__PROVIDED MATERIAL__
──────────

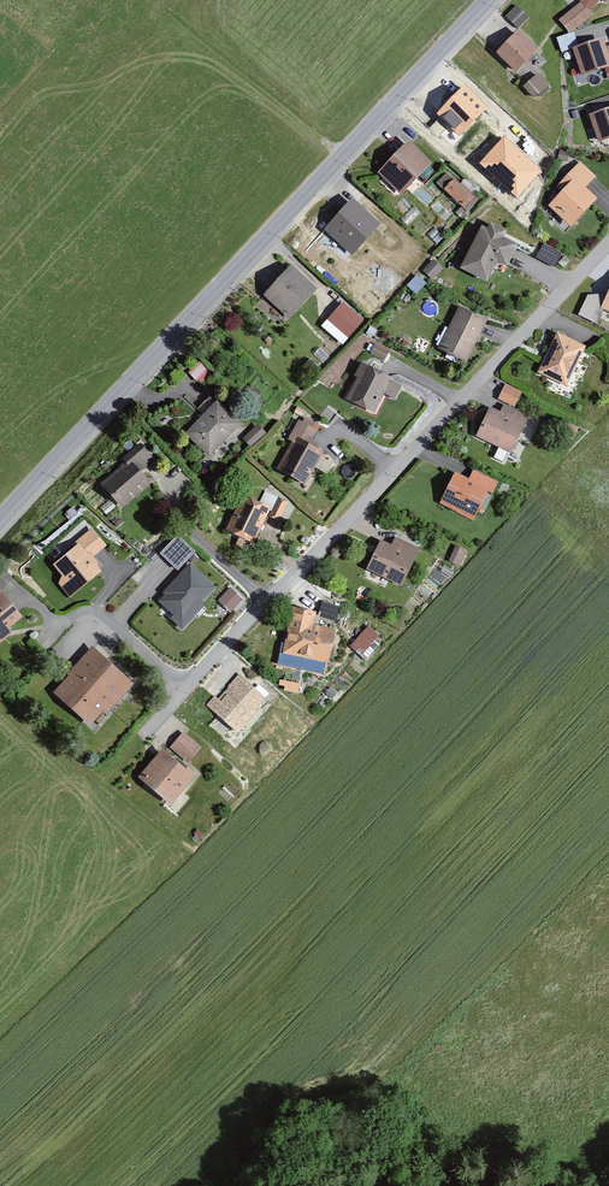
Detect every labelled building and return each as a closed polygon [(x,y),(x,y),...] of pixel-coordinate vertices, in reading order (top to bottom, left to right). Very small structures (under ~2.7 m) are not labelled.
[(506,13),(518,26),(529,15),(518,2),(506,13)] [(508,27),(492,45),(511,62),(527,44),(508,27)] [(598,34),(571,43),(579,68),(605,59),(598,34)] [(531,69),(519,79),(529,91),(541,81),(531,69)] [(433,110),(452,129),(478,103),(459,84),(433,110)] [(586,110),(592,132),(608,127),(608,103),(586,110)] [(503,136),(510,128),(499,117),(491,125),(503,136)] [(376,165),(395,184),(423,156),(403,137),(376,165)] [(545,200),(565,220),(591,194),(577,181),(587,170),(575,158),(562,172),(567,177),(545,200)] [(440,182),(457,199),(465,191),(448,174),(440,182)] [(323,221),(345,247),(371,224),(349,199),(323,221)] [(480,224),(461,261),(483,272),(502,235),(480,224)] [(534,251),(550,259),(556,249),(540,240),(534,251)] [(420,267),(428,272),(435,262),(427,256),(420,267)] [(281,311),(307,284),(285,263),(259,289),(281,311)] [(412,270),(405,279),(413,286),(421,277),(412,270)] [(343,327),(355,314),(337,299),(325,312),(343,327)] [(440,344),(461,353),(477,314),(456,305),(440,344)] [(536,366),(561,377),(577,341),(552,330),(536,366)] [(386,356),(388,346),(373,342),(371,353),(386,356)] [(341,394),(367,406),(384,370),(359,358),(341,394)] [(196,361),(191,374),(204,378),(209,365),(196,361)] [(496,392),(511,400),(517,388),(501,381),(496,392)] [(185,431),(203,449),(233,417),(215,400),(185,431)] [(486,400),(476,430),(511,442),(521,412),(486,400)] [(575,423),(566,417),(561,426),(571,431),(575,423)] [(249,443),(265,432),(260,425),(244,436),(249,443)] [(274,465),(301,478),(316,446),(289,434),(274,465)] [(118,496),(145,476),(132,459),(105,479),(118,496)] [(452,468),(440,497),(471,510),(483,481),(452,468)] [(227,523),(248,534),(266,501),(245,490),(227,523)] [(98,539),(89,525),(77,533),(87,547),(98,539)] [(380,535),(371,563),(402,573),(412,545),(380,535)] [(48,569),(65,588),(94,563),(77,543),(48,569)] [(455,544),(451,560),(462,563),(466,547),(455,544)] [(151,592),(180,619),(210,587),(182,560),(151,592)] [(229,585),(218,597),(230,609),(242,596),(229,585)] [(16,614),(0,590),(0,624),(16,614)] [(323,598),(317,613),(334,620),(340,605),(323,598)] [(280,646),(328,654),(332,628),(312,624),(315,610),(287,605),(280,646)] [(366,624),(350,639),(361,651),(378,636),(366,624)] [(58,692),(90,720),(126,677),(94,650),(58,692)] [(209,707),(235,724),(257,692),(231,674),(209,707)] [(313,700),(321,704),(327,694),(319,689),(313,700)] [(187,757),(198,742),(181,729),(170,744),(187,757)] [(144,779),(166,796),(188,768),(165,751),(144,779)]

──────────

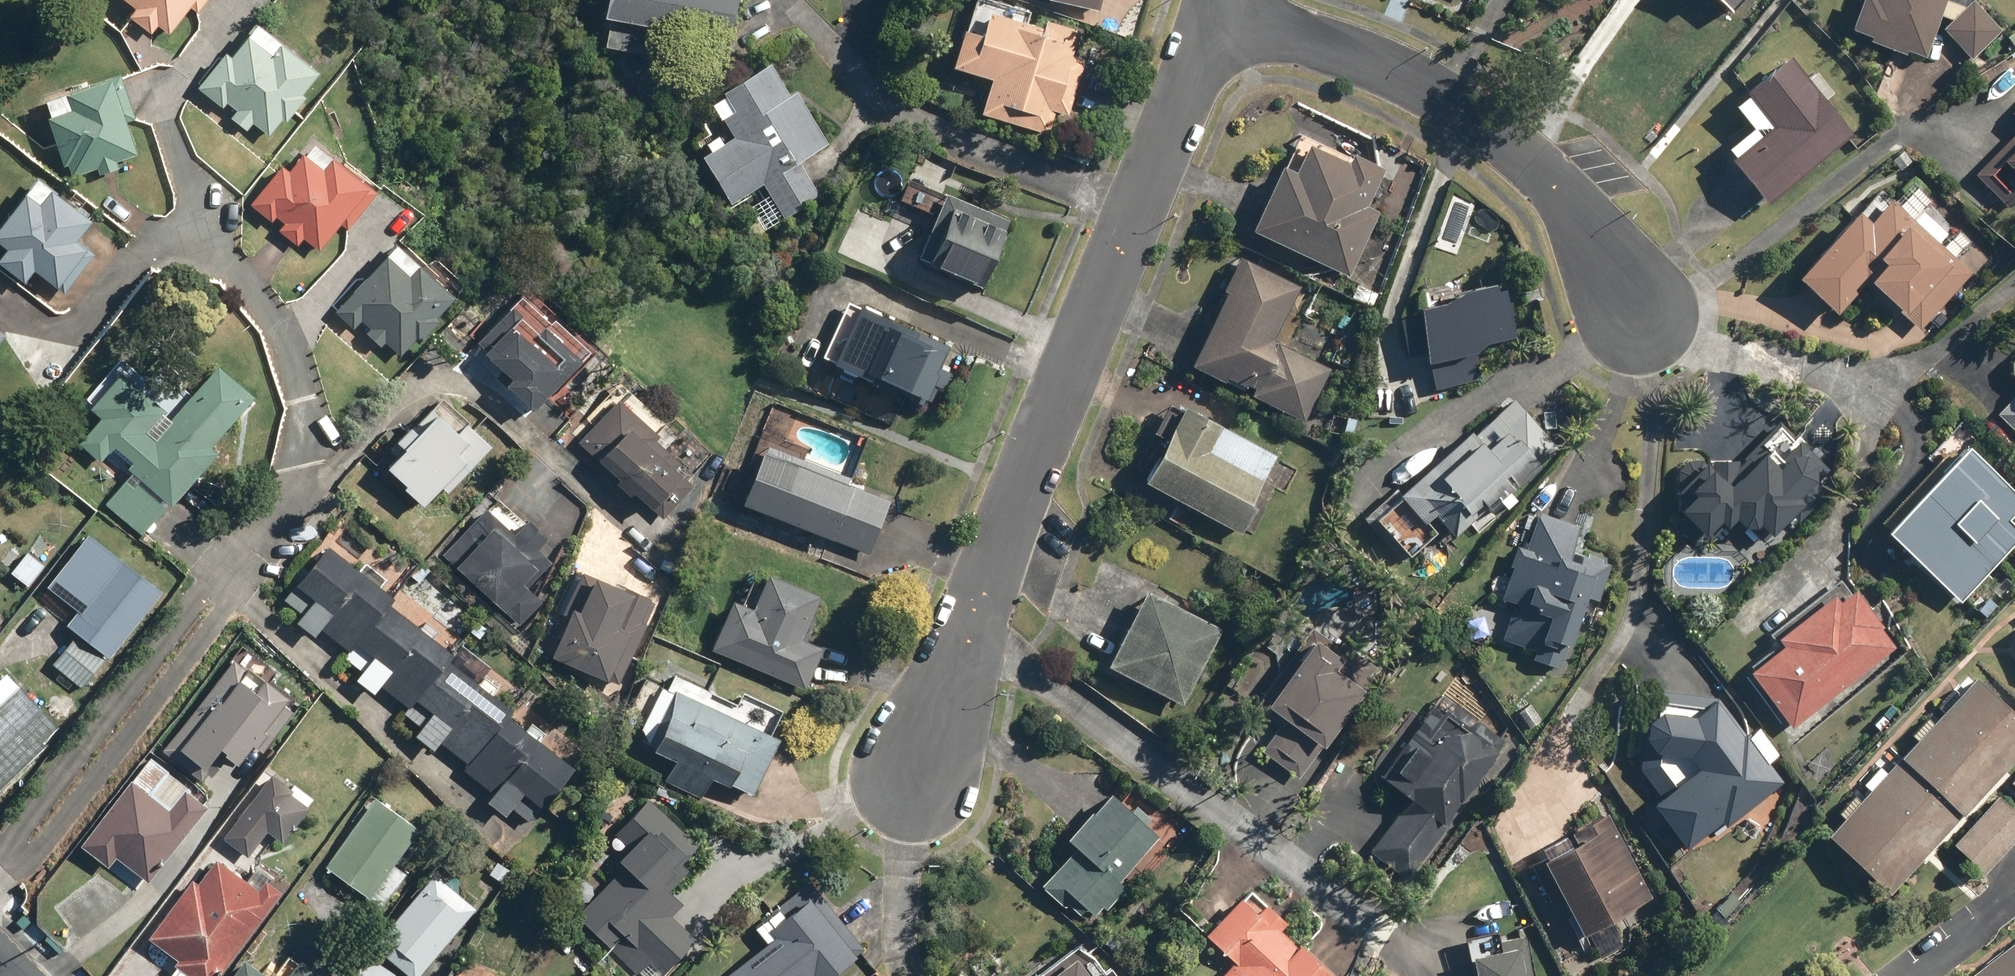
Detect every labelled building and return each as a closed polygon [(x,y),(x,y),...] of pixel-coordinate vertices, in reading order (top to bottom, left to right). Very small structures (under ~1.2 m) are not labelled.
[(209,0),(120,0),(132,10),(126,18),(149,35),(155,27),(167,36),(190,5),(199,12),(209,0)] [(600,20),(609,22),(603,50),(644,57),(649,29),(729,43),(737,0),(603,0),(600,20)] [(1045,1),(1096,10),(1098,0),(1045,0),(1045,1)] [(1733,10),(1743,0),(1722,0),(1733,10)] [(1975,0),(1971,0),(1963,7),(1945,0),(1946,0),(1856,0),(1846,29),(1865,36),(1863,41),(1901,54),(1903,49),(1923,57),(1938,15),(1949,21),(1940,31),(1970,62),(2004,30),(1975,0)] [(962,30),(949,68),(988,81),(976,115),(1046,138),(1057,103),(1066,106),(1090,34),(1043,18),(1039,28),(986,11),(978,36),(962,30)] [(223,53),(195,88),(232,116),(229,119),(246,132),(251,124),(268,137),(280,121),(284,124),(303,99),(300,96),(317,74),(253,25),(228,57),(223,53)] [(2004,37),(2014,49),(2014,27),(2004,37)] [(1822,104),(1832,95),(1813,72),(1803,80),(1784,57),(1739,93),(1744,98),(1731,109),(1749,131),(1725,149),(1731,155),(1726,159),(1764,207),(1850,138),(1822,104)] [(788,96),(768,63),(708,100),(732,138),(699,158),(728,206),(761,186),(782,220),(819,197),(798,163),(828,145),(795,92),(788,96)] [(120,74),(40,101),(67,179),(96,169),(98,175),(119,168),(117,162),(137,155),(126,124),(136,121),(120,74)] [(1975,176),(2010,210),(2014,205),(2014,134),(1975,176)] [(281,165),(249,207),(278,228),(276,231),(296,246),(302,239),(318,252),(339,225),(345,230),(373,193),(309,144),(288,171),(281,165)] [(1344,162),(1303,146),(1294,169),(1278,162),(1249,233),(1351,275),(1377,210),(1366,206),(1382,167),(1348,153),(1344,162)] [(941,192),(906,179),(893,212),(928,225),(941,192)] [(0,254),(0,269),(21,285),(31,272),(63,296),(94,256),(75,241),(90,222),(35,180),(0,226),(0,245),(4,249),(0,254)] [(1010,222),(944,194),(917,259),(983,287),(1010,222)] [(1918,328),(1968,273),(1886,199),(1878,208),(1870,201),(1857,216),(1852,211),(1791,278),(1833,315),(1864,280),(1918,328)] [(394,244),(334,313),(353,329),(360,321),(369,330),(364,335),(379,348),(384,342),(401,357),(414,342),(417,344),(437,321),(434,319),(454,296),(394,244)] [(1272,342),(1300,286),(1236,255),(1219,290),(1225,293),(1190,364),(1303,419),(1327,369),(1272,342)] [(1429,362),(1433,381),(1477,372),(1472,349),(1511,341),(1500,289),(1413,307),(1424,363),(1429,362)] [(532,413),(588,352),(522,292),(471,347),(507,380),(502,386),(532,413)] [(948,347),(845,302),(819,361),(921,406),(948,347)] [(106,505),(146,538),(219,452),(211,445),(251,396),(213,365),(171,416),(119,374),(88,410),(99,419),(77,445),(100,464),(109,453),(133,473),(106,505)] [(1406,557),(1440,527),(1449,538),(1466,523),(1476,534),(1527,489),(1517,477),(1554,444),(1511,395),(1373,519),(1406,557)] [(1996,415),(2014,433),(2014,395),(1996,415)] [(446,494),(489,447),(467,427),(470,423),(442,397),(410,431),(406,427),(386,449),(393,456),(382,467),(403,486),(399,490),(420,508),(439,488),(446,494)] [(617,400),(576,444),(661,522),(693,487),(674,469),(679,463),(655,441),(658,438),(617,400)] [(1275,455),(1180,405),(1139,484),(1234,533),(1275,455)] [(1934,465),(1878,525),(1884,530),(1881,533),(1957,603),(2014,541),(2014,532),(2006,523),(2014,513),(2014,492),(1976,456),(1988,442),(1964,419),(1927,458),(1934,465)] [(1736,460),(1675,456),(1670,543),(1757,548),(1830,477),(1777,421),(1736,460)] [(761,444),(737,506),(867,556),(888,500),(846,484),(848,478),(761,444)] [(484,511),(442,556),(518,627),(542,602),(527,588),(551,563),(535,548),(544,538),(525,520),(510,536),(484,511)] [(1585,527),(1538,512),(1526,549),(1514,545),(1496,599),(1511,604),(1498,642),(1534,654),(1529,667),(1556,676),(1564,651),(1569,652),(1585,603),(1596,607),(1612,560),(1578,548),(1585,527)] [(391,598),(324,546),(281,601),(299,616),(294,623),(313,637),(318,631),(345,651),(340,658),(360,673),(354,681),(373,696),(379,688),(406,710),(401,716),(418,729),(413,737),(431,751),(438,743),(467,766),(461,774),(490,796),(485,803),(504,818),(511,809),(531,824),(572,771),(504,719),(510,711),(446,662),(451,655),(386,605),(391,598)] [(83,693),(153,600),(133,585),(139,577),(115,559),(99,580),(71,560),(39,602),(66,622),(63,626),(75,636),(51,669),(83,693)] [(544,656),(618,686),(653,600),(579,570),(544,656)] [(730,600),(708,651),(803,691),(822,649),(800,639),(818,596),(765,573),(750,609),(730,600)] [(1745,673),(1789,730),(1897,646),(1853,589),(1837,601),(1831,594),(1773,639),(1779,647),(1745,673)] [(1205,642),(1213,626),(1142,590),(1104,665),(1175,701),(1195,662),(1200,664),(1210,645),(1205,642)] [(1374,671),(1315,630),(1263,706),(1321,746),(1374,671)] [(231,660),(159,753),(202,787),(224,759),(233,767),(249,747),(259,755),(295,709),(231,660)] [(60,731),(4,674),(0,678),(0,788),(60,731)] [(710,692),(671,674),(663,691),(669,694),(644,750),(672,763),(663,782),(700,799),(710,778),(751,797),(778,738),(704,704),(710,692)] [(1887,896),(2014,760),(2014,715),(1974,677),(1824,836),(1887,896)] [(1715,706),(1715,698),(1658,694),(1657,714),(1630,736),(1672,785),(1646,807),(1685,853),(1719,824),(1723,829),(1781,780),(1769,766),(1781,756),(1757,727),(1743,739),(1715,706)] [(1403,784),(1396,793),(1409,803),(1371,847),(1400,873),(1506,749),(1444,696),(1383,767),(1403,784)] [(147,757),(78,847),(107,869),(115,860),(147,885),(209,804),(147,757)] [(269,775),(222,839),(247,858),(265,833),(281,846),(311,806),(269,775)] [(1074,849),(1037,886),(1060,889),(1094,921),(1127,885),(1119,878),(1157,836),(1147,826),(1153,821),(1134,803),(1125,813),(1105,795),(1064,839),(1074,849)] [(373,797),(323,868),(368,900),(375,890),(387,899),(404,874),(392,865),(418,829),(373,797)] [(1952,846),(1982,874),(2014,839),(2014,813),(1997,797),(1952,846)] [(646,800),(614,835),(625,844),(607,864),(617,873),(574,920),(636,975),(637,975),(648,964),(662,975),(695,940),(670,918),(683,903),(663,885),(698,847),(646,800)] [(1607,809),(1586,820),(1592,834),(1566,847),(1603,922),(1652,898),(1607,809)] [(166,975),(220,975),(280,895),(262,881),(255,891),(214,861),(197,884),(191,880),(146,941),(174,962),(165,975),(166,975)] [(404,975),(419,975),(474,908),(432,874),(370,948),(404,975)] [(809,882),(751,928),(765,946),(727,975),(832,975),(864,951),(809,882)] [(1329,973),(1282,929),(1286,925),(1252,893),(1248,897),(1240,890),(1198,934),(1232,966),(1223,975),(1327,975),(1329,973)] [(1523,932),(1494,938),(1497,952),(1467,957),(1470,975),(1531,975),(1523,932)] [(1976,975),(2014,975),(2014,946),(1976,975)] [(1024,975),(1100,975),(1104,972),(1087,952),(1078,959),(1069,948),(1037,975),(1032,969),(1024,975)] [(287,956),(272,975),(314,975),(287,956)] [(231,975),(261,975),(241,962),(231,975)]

──────────

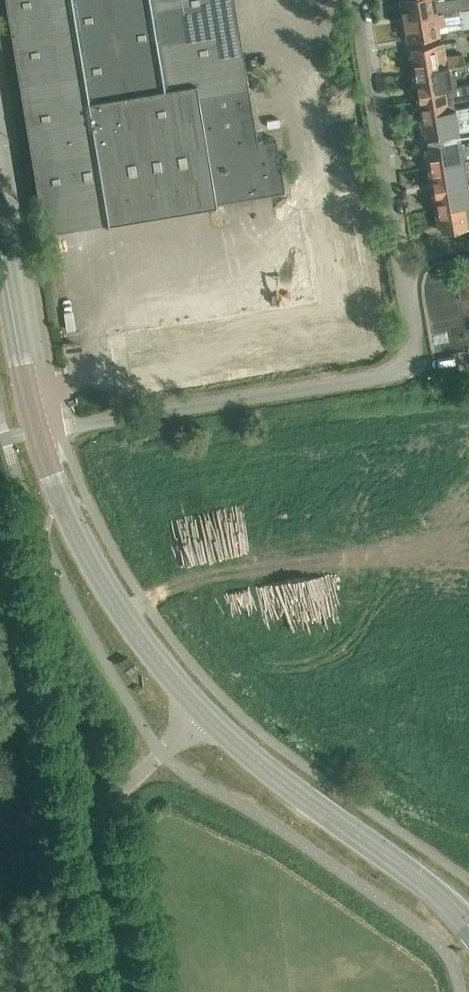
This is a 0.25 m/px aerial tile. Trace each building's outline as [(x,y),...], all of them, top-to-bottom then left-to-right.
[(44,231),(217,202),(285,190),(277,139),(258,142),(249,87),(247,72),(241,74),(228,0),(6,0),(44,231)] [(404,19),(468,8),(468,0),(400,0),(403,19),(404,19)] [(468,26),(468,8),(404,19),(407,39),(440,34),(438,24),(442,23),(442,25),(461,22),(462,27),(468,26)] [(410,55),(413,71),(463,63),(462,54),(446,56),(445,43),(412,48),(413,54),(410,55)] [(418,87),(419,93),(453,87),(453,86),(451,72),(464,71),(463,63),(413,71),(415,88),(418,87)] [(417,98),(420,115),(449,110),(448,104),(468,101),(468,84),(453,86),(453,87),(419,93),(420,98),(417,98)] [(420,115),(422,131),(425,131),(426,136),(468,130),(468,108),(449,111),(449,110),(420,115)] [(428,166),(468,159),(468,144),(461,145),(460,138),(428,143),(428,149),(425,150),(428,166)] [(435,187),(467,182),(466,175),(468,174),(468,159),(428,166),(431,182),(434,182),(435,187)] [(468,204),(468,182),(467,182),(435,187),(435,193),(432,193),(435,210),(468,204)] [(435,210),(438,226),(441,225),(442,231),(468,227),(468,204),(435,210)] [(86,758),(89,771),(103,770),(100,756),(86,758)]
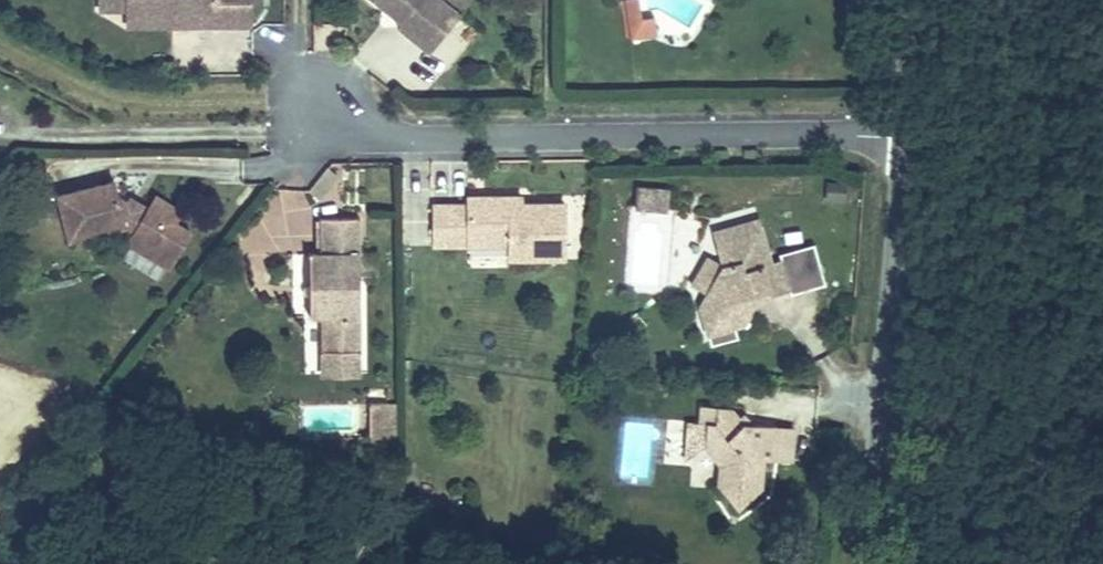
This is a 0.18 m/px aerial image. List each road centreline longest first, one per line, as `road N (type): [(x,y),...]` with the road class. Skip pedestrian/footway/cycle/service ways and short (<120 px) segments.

──────────

__WHAT IS REQUIRED__
Copy only what runs above from the line containing "This is a 0.25" through the line containing "This is a 0.18", exactly. Leave out the pictures.

__ANSWER TO THE PROBLEM__
This is a 0.25 m/px aerial tile. Trace each building's outline as [(x,y),...], all of them, top-to-bottom then left-to-right.
[(44,231),(217,202),(285,190),(277,139),(258,142),(249,87),(247,72),(241,74),(228,0),(6,0),(44,231)] [(404,19),(468,8),(468,0),(400,0),(403,19),(404,19)] [(468,26),(468,8),(404,19),(407,39),(440,34),(438,24),(442,23),(442,25),(461,22),(462,27),(468,26)] [(410,55),(413,71),(463,63),(462,54),(446,56),(445,43),(412,48),(413,54),(410,55)] [(418,87),(419,93),(453,87),(453,86),(451,72),(464,71),(463,63),(413,71),(415,88),(418,87)] [(417,98),(420,115),(449,110),(448,104),(468,101),(468,84),(453,86),(453,87),(419,93),(420,98),(417,98)] [(420,115),(422,131),(425,131),(426,136),(468,130),(468,108),(449,111),(449,110),(420,115)] [(428,166),(468,159),(468,144),(461,145),(460,138),(428,143),(428,149),(425,150),(428,166)] [(435,187),(467,182),(466,175),(468,174),(468,159),(428,166),(431,182),(434,182),(435,187)] [(468,204),(468,182),(467,182),(435,187),(435,193),(432,193),(435,210),(468,204)] [(435,210),(438,226),(441,225),(442,231),(468,227),(468,204),(435,210)] [(86,758),(89,771),(103,770),(100,756),(86,758)]
This is a 0.18 m/px aerial image. List each road centreline longest first, one per line, as `road N (type): [(x,y),...]` with the road class. Skip pedestrian/footway/cycle/service ways and short (<120 px) segments.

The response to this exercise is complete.